**EXERCISE**
In the entries that follow, the lines from the one with "(454, 171) = (526, 660): orange" through the one with "(523, 282) = (253, 593): none -> purple pot" are the ones to write out, exactly and with both ends included. Nothing else should appear.

**GIVEN DATA**
.....
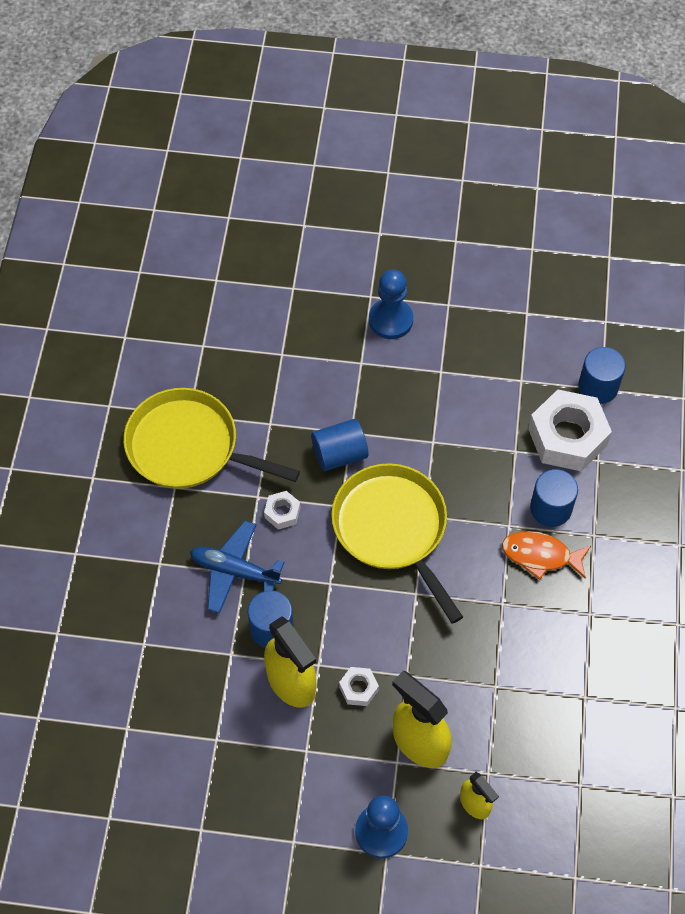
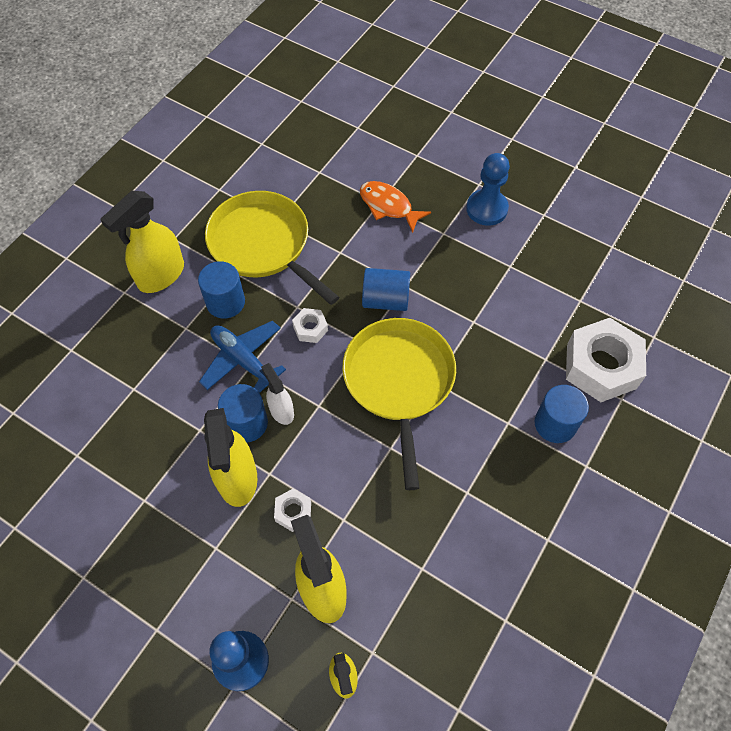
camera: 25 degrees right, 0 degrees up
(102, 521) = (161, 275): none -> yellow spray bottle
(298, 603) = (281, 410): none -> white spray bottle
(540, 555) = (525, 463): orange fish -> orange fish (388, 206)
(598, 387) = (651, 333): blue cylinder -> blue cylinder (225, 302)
.....
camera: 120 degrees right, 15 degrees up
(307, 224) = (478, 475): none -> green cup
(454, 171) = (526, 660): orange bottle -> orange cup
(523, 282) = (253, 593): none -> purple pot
.....
**WRITTEN ANSWER**
(454, 171) = (526, 660): orange bottle -> orange cup
(523, 282) = (253, 593): none -> purple pot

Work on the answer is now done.